**Activity:**
Write the records out again, exactly as they stand below.

**Data extracts:**
BEGIN

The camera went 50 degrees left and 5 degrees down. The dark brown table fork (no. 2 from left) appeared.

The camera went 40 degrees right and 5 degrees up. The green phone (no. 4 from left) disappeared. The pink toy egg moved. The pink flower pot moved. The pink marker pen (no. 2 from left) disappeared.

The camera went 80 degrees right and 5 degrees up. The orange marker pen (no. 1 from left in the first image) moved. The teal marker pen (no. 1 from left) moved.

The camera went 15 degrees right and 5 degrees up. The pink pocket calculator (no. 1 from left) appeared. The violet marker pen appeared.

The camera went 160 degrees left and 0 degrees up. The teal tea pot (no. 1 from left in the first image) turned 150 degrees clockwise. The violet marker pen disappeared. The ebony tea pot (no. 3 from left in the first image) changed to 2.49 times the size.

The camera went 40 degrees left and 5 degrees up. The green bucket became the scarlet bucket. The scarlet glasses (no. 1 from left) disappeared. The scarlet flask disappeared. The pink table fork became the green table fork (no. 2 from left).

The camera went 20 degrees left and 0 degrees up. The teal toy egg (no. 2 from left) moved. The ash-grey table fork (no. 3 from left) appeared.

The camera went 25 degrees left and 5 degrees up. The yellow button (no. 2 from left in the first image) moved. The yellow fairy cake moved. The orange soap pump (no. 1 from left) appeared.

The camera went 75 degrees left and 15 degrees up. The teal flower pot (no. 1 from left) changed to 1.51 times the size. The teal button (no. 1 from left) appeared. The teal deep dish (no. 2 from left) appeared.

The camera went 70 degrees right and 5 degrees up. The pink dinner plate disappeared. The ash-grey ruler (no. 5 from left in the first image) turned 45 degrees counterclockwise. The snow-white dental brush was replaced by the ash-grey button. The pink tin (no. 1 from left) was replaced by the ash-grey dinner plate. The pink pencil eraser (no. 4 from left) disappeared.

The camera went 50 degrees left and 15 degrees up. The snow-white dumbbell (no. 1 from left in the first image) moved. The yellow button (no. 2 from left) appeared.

END

**Task output:**
The camera went 50 degrees left and 5 degrees down. The dark brown table fork (no. 2 from left) appeared.

The camera went 40 degrees right and 5 degrees up. The green phone (no. 4 from left) disappeared. The pink toy egg moved. The pink flower pot moved. The pink marker pen (no. 2 from left) disappeared.

The camera went 80 degrees right and 5 degrees up. The orange marker pen (no. 1 from left in the first image) moved. The teal marker pen (no. 1 from left) moved.

The camera went 15 degrees right and 5 degrees up. The pink pocket calculator (no. 1 from left) appeared. The violet marker pen appeared.

The camera went 160 degrees left and 0 degrees up. The teal tea pot (no. 1 from left in the first image) turned 150 degrees clockwise. The violet marker pen disappeared. The ebony tea pot (no. 3 from left in the first image) changed to 2.49 times the size.

The camera went 40 degrees left and 5 degrees up. The green bucket became the scarlet bucket. The scarlet glasses (no. 1 from left) disappeared. The scarlet flask disappeared. The pink table fork became the green table fork (no. 2 from left).

The camera went 20 degrees left and 0 degrees up. The teal toy egg (no. 2 from left) moved. The ash-grey table fork (no. 3 from left) appeared.

The camera went 25 degrees left and 5 degrees up. The yellow button (no. 2 from left in the first image) moved. The yellow fairy cake moved. The orange soap pump (no. 1 from left) appeared.

The camera went 75 degrees left and 15 degrees up. The teal flower pot (no. 1 from left) changed to 1.51 times the size. The teal button (no. 1 from left) appeared. The teal deep dish (no. 2 from left) appeared.

The camera went 70 degrees right and 5 degrees up. The pink dinner plate disappeared. The ash-grey ruler (no. 5 from left in the first image) turned 45 degrees counterclockwise. The snow-white dental brush was replaced by the ash-grey button. The pink tin (no. 1 from left) was replaced by the ash-grey dinner plate. The pink pencil eraser (no. 4 from left) disappeared.

The camera went 50 degrees left and 15 degrees up. The snow-white dumbbell (no. 1 from left in the first image) moved. The yellow button (no. 2 from left) appeared.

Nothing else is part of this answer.